##### Materials provided #####
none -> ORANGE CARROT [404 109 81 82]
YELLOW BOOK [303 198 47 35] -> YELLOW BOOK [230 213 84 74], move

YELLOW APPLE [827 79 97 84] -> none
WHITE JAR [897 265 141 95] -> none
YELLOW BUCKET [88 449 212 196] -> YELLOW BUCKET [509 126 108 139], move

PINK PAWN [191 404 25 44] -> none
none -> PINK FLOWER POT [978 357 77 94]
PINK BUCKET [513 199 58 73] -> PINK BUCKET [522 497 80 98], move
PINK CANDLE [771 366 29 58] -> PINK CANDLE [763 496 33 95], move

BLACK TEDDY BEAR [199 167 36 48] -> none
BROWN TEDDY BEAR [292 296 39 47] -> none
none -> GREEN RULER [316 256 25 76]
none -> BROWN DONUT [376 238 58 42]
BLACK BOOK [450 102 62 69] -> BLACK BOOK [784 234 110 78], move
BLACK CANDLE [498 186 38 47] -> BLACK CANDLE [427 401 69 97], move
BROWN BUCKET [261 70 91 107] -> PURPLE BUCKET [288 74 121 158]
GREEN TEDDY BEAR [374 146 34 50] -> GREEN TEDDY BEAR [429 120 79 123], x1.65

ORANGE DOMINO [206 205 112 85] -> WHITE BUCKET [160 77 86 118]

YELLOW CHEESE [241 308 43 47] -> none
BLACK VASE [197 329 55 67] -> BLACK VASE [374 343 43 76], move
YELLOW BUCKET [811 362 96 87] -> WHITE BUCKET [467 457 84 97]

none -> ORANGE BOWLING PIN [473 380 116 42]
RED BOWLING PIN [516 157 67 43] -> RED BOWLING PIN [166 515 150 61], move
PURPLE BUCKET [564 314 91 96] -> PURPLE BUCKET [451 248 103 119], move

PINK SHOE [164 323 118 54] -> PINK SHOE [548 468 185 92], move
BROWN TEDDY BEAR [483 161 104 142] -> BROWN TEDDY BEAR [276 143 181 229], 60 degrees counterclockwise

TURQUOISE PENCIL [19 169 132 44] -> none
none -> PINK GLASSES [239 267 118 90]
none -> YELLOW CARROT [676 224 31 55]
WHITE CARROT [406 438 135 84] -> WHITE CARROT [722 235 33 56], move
#####
◆ **Work to complete**: Copy the records above exactly, from the first line through the line containing "none -> PINK FLOWER POT [978 357 77 94]", and include nothing else.

◆ **Response to the task**:
none -> ORANGE CARROT [404 109 81 82]
YELLOW BOOK [303 198 47 35] -> YELLOW BOOK [230 213 84 74], move

YELLOW APPLE [827 79 97 84] -> none
WHITE JAR [897 265 141 95] -> none
YELLOW BUCKET [88 449 212 196] -> YELLOW BUCKET [509 126 108 139], move

PINK PAWN [191 404 25 44] -> none
none -> PINK FLOWER POT [978 357 77 94]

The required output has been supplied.